[Collected data entries]
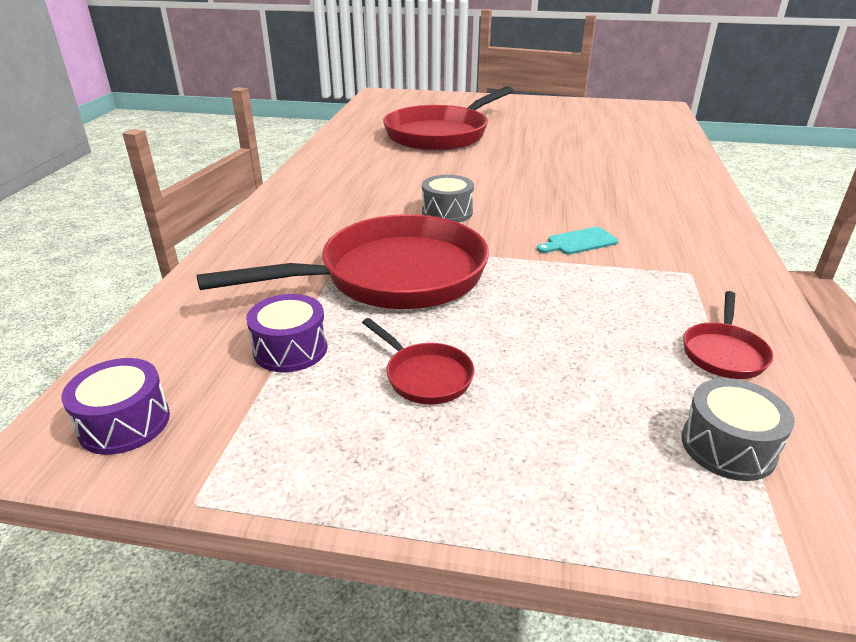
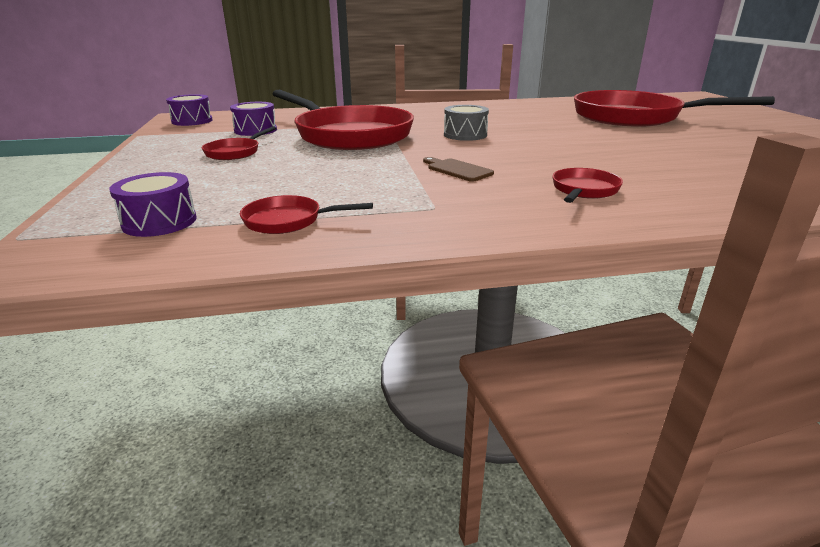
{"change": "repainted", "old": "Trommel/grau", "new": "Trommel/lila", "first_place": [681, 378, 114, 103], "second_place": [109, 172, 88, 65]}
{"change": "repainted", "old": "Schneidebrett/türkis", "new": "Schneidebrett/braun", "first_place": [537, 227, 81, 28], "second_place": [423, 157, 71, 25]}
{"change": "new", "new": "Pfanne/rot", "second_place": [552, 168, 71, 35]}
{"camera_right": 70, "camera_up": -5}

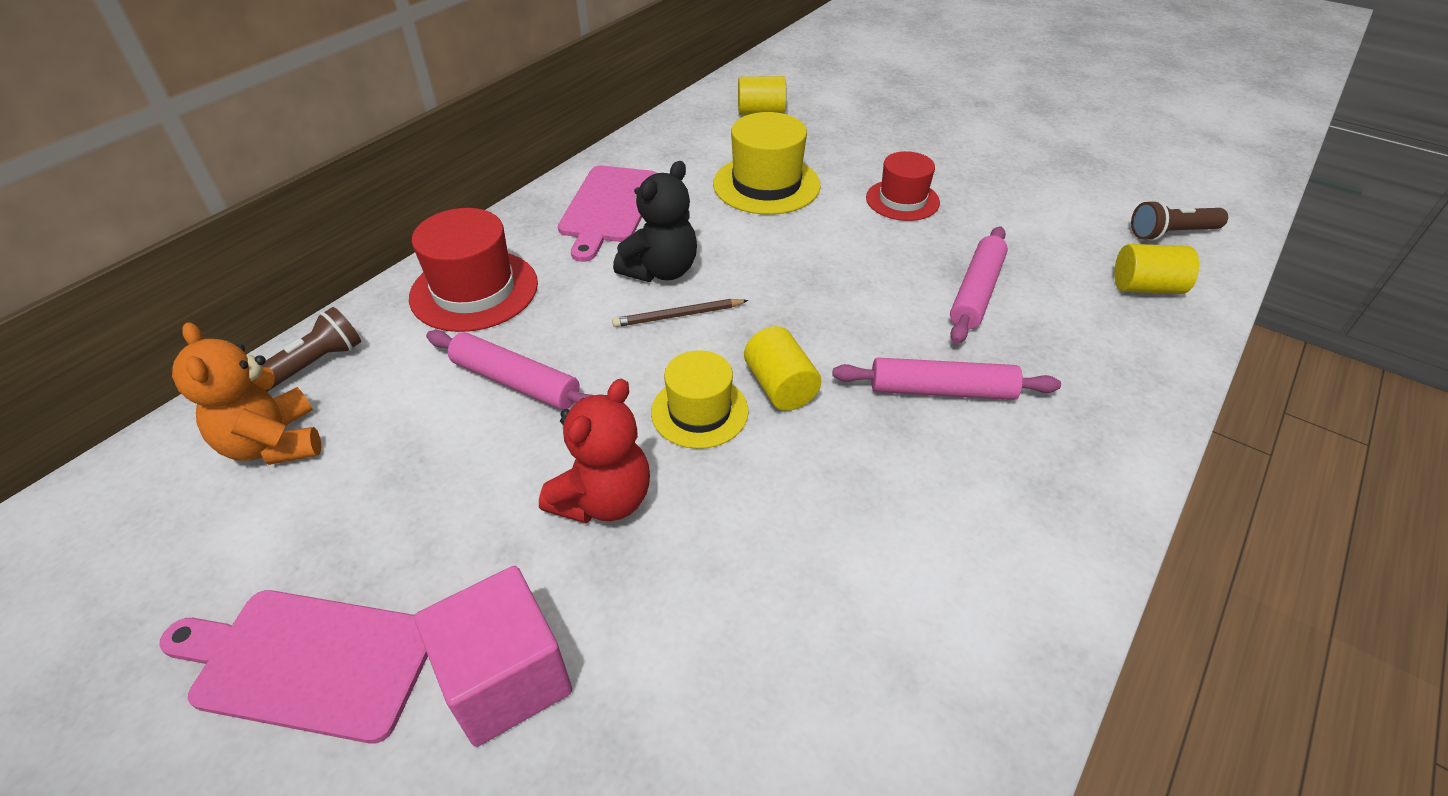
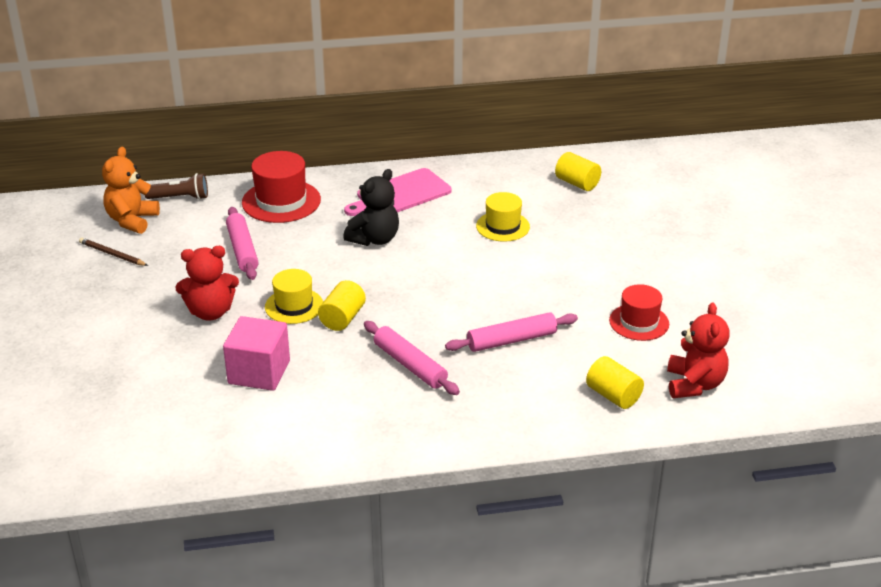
{"change": "shifted", "old": "Bleistift/braun", "first_place": [612, 299, 136, 28], "second_place": [79, 238, 69, 28]}
{"change": "shifted", "old": "Kubus/rosa", "first_place": [414, 566, 158, 181], "second_place": [223, 316, 67, 75]}
{"change": "rotated", "old": "Teddybär/schwarz", "first_place": [613, 161, 84, 121], "second_place": [343, 169, 56, 77], "degrees": -45}
{"change": "scaled", "old": "Hut/gelb", "first_place": [713, 112, 108, 103], "second_place": [476, 192, 54, 50], "factor": 0.66}
{"change": "shifted", "old": "Hut/rot", "first_place": [866, 151, 74, 70], "second_place": [609, 284, 60, 57]}
{"change": "swapped", "old": "Taschenlampe/braun", "new": "Teddybär/rot", "first_place": [1131, 200, 97, 41], "second_place": [667, 302, 63, 96]}
{"change": "gone", "old": "Schneidebrett/rosa", "first_place": [159, 590, 269, 154]}
{"camera_right": 45, "camera_up": -10}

● WHAT THE TASK ASKS
Above are the entries; write them out again exactly, omitting the pictures.

● TASK RESPONSE
{"change": "repainted", "old": "Trommel/grau", "new": "Trommel/lila", "first_place": [681, 378, 114, 103], "second_place": [109, 172, 88, 65]}
{"change": "repainted", "old": "Schneidebrett/türkis", "new": "Schneidebrett/braun", "first_place": [537, 227, 81, 28], "second_place": [423, 157, 71, 25]}
{"change": "new", "new": "Pfanne/rot", "second_place": [552, 168, 71, 35]}
{"camera_right": 70, "camera_up": -5}

{"change": "shifted", "old": "Bleistift/braun", "first_place": [612, 299, 136, 28], "second_place": [79, 238, 69, 28]}
{"change": "shifted", "old": "Kubus/rosa", "first_place": [414, 566, 158, 181], "second_place": [223, 316, 67, 75]}
{"change": "rotated", "old": "Teddybär/schwarz", "first_place": [613, 161, 84, 121], "second_place": [343, 169, 56, 77], "degrees": -45}
{"change": "scaled", "old": "Hut/gelb", "first_place": [713, 112, 108, 103], "second_place": [476, 192, 54, 50], "factor": 0.66}
{"change": "shifted", "old": "Hut/rot", "first_place": [866, 151, 74, 70], "second_place": [609, 284, 60, 57]}
{"change": "swapped", "old": "Taschenlampe/braun", "new": "Teddybär/rot", "first_place": [1131, 200, 97, 41], "second_place": [667, 302, 63, 96]}
{"change": "gone", "old": "Schneidebrett/rosa", "first_place": [159, 590, 269, 154]}
{"camera_right": 45, "camera_up": -10}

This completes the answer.